Work instruction:
Look below for the line containing "purple 1x1 brick"; from there through the line containing "white 1x1 brick [467,89,545,192]", both lines included, please set down each line exactly and nothing else.

Source records:

────────

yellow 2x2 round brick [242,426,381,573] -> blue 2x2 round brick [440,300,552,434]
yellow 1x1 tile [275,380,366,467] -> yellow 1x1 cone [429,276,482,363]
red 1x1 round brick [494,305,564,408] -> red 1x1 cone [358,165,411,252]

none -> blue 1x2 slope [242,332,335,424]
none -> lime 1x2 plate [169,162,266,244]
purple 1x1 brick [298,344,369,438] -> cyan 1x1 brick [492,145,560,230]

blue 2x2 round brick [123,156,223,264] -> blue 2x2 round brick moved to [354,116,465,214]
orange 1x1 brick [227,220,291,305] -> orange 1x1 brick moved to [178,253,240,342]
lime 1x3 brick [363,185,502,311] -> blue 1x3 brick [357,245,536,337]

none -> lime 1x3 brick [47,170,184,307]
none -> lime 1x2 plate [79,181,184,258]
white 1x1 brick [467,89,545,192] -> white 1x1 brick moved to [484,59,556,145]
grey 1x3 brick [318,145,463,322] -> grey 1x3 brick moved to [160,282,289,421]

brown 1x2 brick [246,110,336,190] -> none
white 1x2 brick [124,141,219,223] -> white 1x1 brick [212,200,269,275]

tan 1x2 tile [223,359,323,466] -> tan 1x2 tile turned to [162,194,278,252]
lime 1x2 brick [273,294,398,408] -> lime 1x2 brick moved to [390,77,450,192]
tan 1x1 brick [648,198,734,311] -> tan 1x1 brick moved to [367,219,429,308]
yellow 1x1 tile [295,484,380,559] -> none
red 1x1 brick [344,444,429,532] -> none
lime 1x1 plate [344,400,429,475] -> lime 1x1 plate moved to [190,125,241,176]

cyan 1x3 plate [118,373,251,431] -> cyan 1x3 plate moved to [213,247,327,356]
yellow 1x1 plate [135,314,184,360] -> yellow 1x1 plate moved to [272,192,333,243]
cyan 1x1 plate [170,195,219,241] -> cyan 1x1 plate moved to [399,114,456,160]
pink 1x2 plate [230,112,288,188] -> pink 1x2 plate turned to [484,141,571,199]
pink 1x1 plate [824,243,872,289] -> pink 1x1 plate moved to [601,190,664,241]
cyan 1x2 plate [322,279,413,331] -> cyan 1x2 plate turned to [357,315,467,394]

────────

Finished task:
purple 1x1 brick [298,344,369,438] -> cyan 1x1 brick [492,145,560,230]

blue 2x2 round brick [123,156,223,264] -> blue 2x2 round brick moved to [354,116,465,214]
orange 1x1 brick [227,220,291,305] -> orange 1x1 brick moved to [178,253,240,342]
lime 1x3 brick [363,185,502,311] -> blue 1x3 brick [357,245,536,337]

none -> lime 1x3 brick [47,170,184,307]
none -> lime 1x2 plate [79,181,184,258]
white 1x1 brick [467,89,545,192] -> white 1x1 brick moved to [484,59,556,145]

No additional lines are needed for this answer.